What is expected: Wherever the word "truck" occurs in the listing, copy the whole line.

Records supplied:
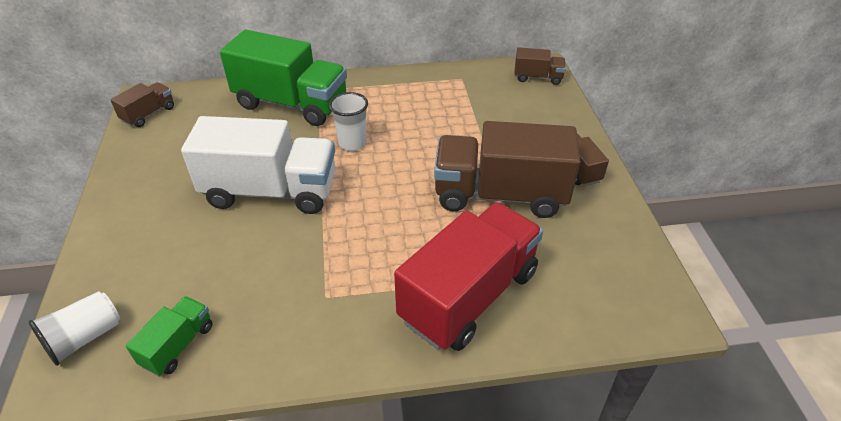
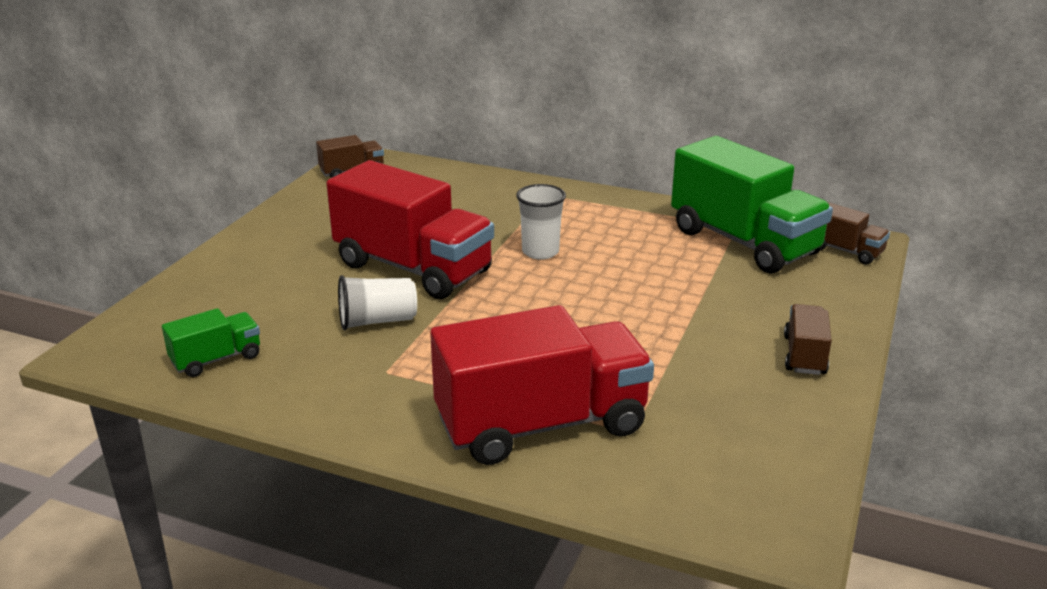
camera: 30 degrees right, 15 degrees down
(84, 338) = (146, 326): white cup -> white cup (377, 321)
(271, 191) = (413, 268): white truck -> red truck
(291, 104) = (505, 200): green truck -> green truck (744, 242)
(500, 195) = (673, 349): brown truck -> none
---
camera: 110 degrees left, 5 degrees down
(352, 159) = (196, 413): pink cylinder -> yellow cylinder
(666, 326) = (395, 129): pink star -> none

Solution below:
(271, 191) = (413, 268): white truck -> red truck
(291, 104) = (505, 200): green truck -> green truck (744, 242)
(500, 195) = (673, 349): brown truck -> none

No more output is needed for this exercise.